• INSTRUCTIONS FOR THE TASK: Each line of the data is to be output verbatim, with the images removed.

• DATASET EXCERPT:

=-=-=-=-=

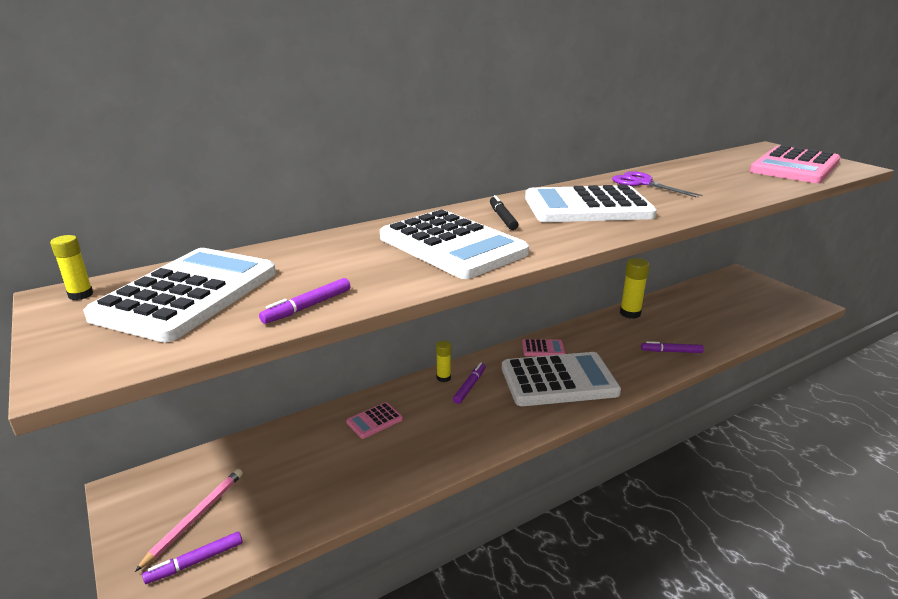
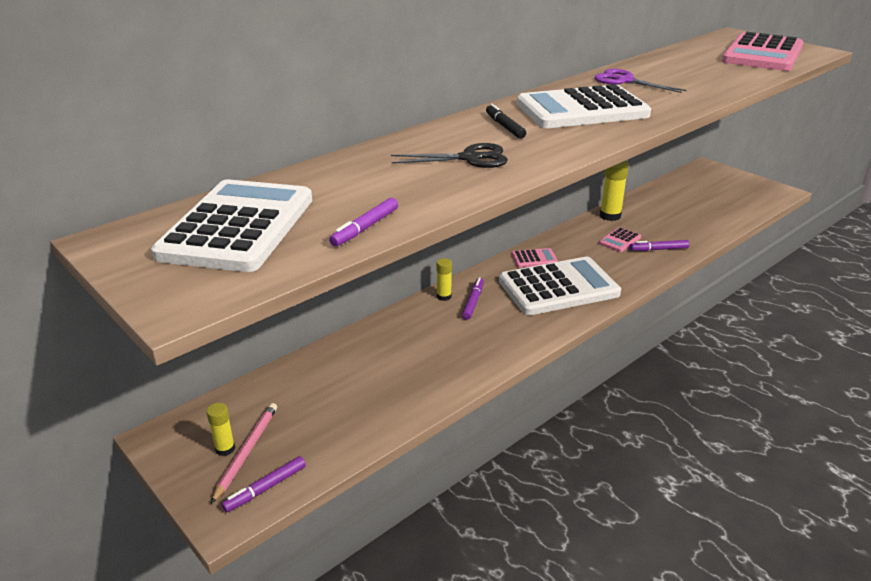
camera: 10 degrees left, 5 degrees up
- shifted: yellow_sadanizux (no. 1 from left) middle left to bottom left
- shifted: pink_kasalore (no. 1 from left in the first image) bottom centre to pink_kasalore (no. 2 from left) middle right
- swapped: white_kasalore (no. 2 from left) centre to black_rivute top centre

=-=-=-=-=

• TASK ANSWER:
camera: 10 degrees left, 5 degrees up
- shifted: yellow_sadanizux (no. 1 from left) middle left to bottom left
- shifted: pink_kasalore (no. 1 from left in the first image) bottom centre to pink_kasalore (no. 2 from left) middle right
- swapped: white_kasalore (no. 2 from left) centre to black_rivute top centre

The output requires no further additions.